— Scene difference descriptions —
# # #

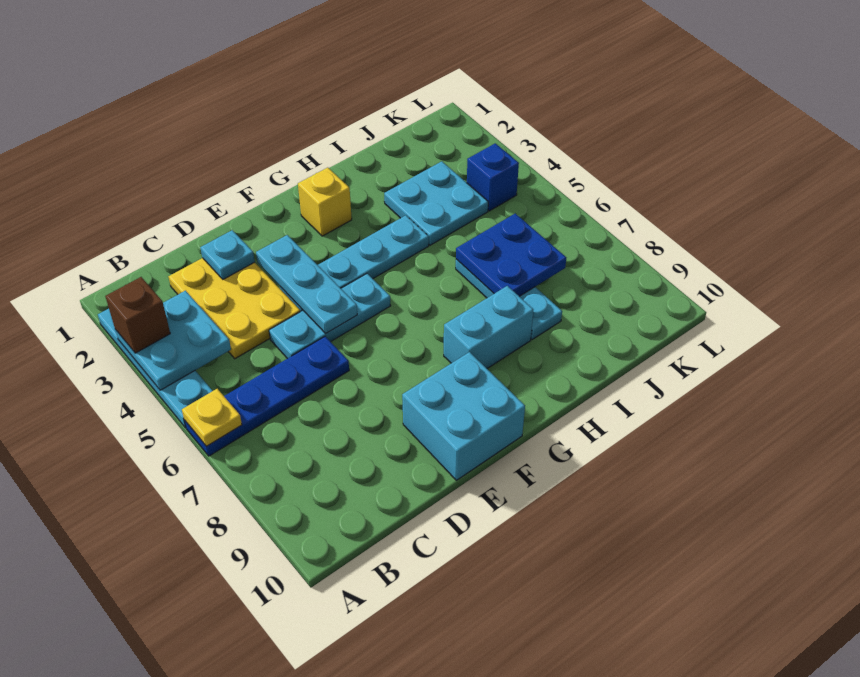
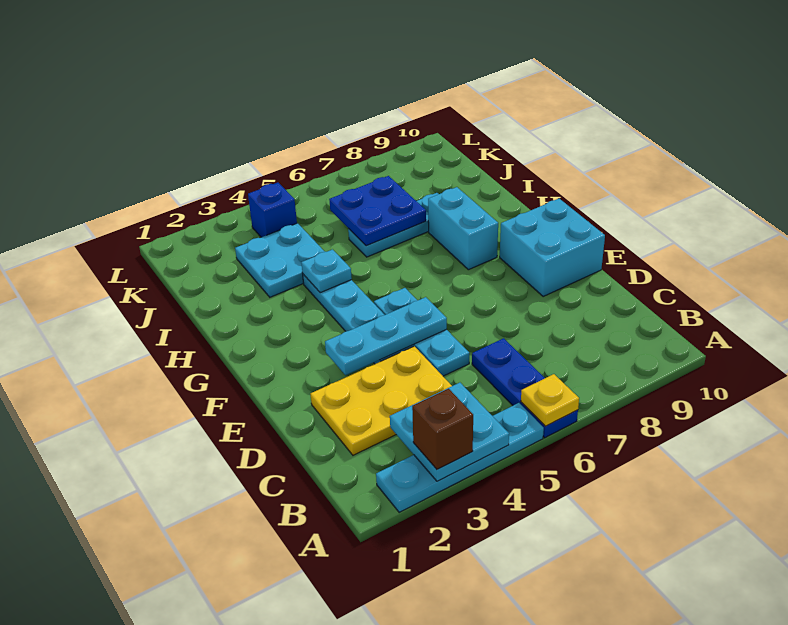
blue plate A6:D6 level 1 -> blue plate A6:C6 level 1
cyan plate D2 level 2 -> cyan plate H4 level 2
yellow brick G2 level 1 -> none

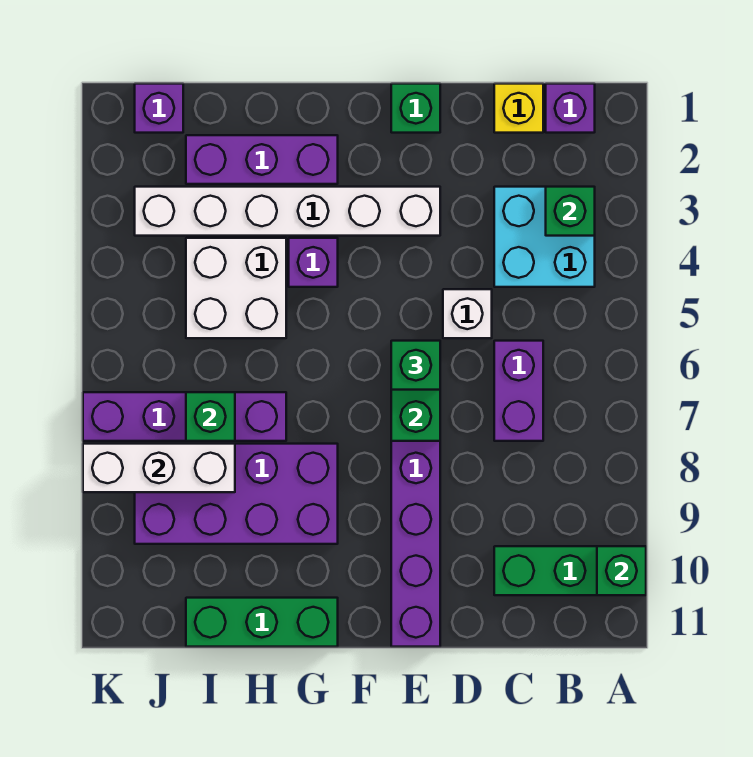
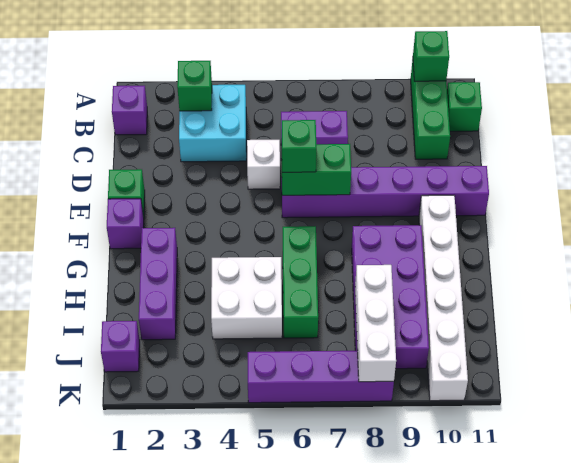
yellow brick C1 level 1 -> none
white brick E3:J3 level 1 -> white brick F10:K10 level 1
purple brick G4 level 1 -> purple brick F1 level 1
green brick G11:I11 level 1 -> green brick G6:I6 level 1
purple brick H7:K7 level 1 -> purple brick K5:K8 level 1
green brick I7 level 2 -> green brick B11 level 1

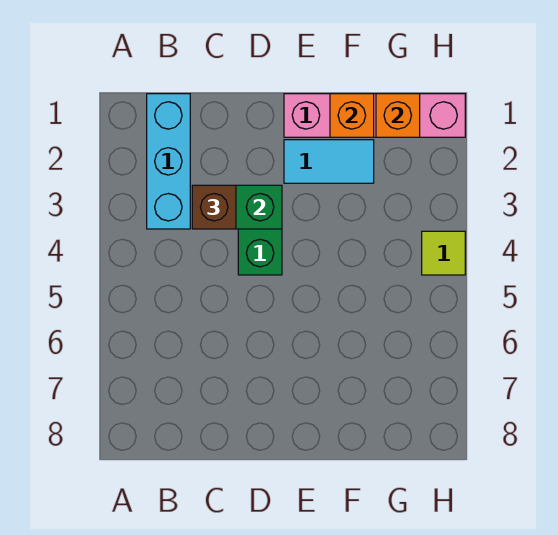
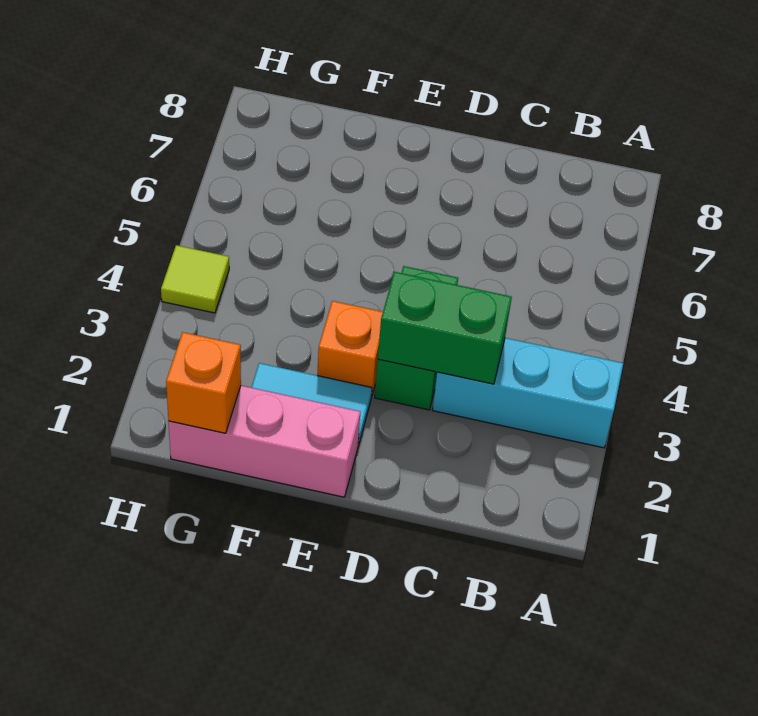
cyan brick B1:B3 level 1 -> cyan brick A3:C3 level 1
brown brick C3 level 3 -> none
pink brick E1:H1 level 1 -> pink brick E1:G1 level 1
orange brick F1 level 2 -> orange brick E3 level 1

# # #

— Description of the task —
The line that contains "yellow brick C1 level 1 -> none" opens the part to copy, and the last line of the records closes it; set down those lines exactly, pictures excluded.

— Reply —
yellow brick C1 level 1 -> none
white brick E3:J3 level 1 -> white brick F10:K10 level 1
purple brick G4 level 1 -> purple brick F1 level 1
green brick G11:I11 level 1 -> green brick G6:I6 level 1
purple brick H7:K7 level 1 -> purple brick K5:K8 level 1
green brick I7 level 2 -> green brick B11 level 1

cyan brick B1:B3 level 1 -> cyan brick A3:C3 level 1
brown brick C3 level 3 -> none
pink brick E1:H1 level 1 -> pink brick E1:G1 level 1
orange brick F1 level 2 -> orange brick E3 level 1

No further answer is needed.